### [Request]
Pull out each line of the data that includes the word "brown".

### [Given records]

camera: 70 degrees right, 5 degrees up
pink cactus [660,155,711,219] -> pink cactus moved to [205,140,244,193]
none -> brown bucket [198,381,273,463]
==
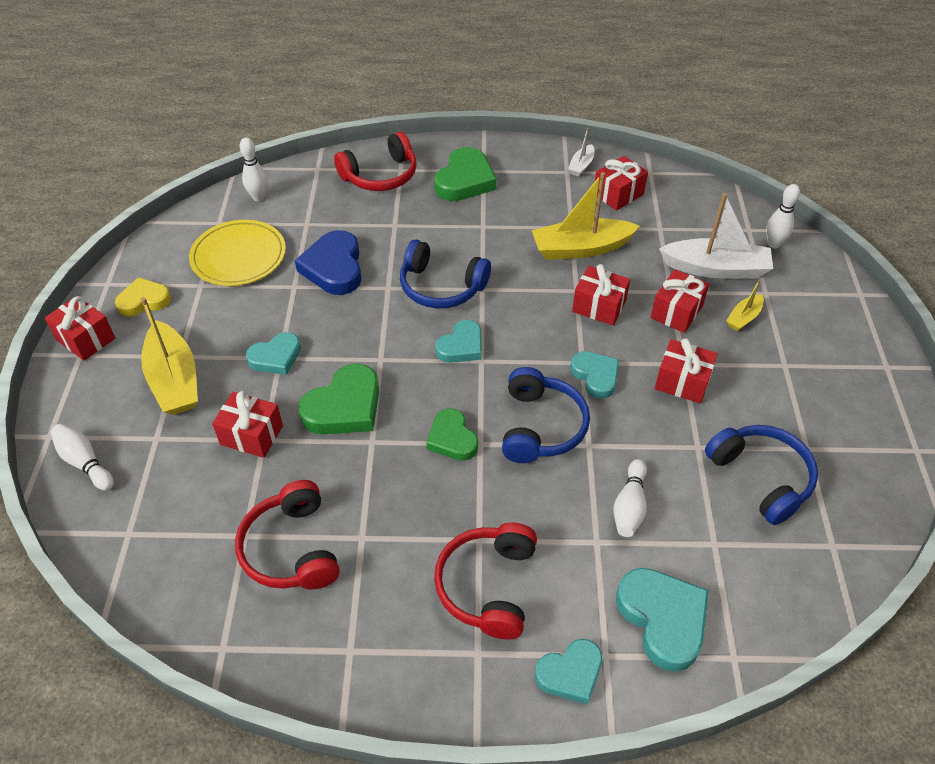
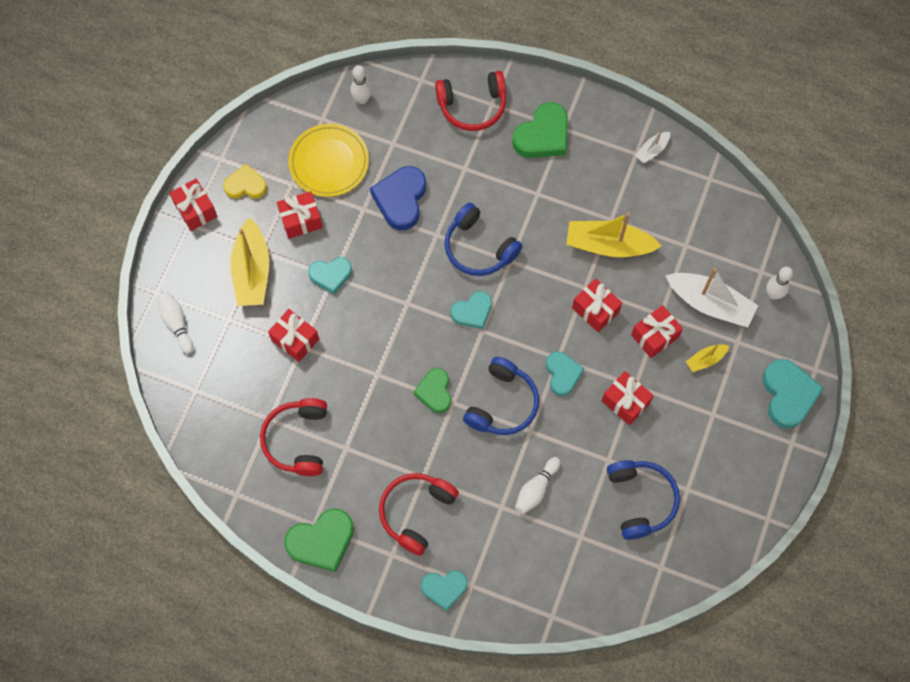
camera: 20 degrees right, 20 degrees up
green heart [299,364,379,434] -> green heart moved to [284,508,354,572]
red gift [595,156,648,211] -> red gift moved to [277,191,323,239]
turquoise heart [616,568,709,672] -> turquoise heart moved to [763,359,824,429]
* * *
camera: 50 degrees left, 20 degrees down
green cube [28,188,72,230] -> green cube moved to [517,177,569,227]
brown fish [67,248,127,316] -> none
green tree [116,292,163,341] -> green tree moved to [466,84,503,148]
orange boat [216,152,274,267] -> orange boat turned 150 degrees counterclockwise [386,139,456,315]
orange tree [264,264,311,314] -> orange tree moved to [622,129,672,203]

### [Final answer]
none -> brown bucket [198,381,273,463]
brown fish [67,248,127,316] -> none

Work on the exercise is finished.